__Your assignment__
Please return each of the entries exactly, minus their pictures.

[Scene images with change listings]
○ ○ ○ ○ ○ ○ ○

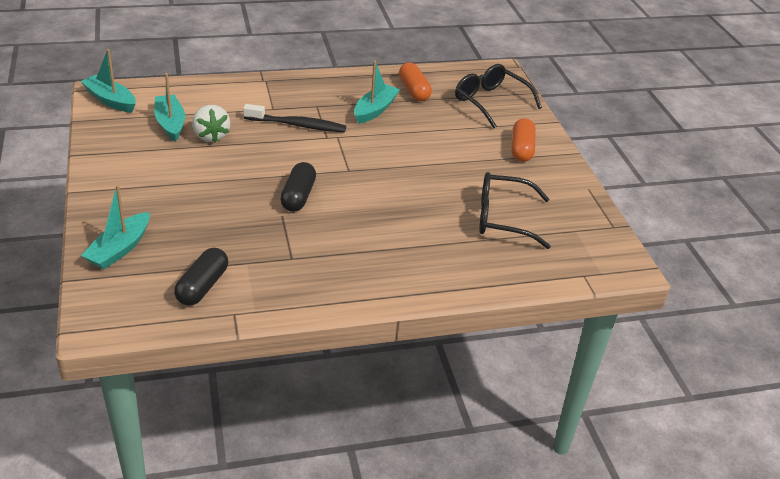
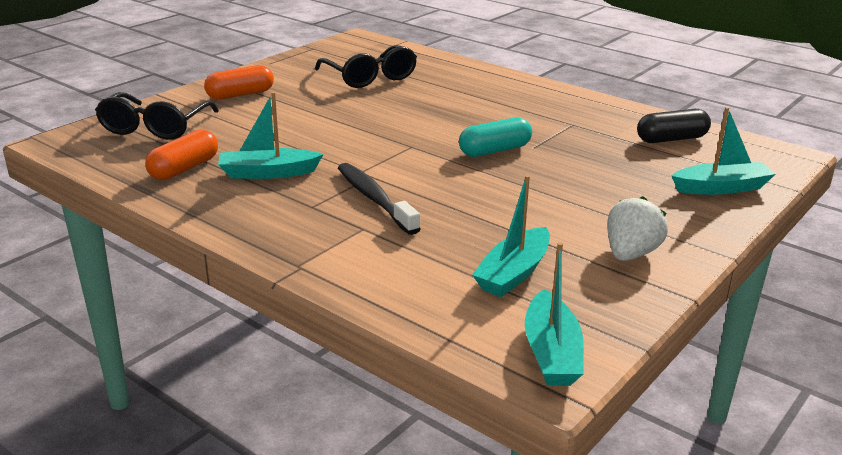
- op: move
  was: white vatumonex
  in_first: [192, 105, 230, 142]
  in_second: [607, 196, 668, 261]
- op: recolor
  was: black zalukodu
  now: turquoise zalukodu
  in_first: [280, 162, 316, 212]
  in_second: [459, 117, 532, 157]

○ ○ ○ ○ ○ ○ ○

__Result for this task__
- op: move
  was: white vatumonex
  in_first: [192, 105, 230, 142]
  in_second: [607, 196, 668, 261]
- op: recolor
  was: black zalukodu
  now: turquoise zalukodu
  in_first: [280, 162, 316, 212]
  in_second: [459, 117, 532, 157]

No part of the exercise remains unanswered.